Each entry below is to be written out exactly, and the pictures are to be left out.

-- Supplied material follows --

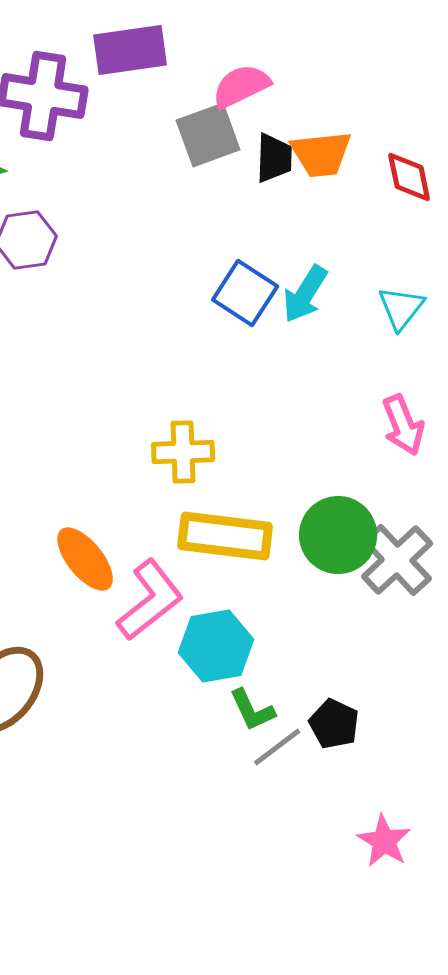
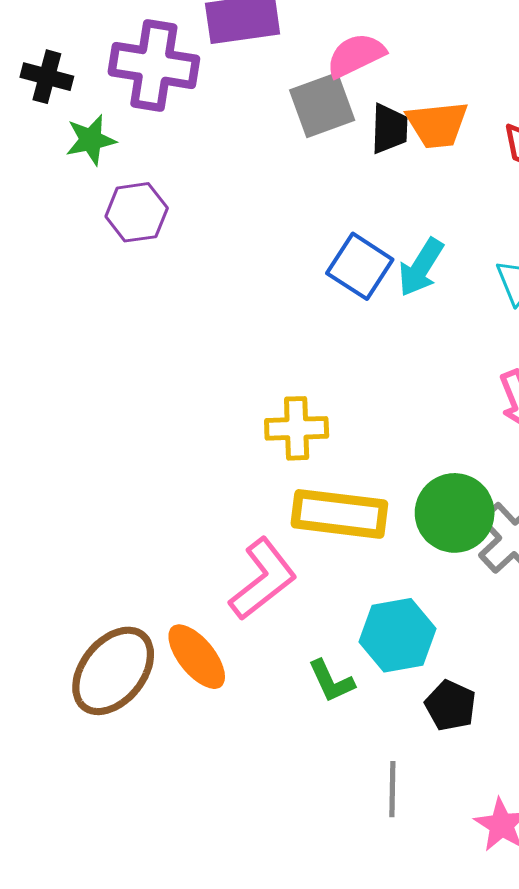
orange ellipse: (85, 559) -> (197, 657), moved
cyan hexagon: (216, 646) -> (397, 635), moved
green L-shape: (252, 710) -> (331, 681), moved
gray line: (277, 747) -> (392, 789), moved, turned -52

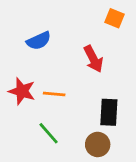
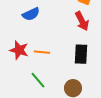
red arrow: (93, 59) -> (82, 21), moved
black rectangle: (109, 112) -> (81, 54), moved

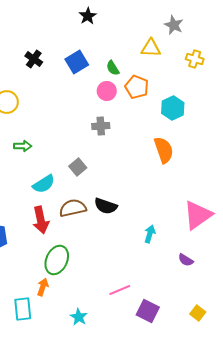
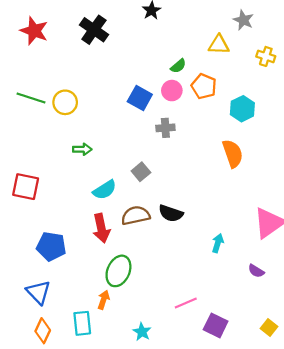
black cross: (34, 59) -> (94, 30), moved, size x1.5
blue square: (77, 62) -> (140, 98), moved, turned -30
green semicircle: (113, 68) -> (178, 66), turned -98

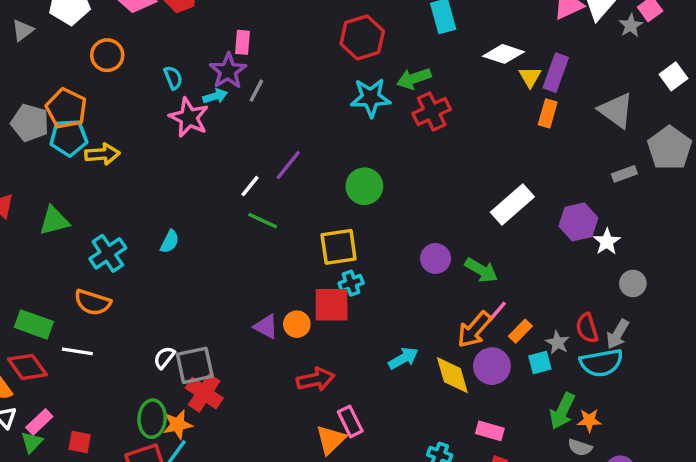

-- Supplied material concluded --

Answer area:
orange ellipse: (85, 559) -> (197, 657), moved
cyan hexagon: (216, 646) -> (397, 635), moved
green L-shape: (252, 710) -> (331, 681), moved
gray line: (277, 747) -> (392, 789), moved, turned -52

red arrow: (93, 59) -> (82, 21), moved
black rectangle: (109, 112) -> (81, 54), moved

black cross: (34, 59) -> (94, 30), moved, size x1.5
blue square: (77, 62) -> (140, 98), moved, turned -30
green semicircle: (113, 68) -> (178, 66), turned -98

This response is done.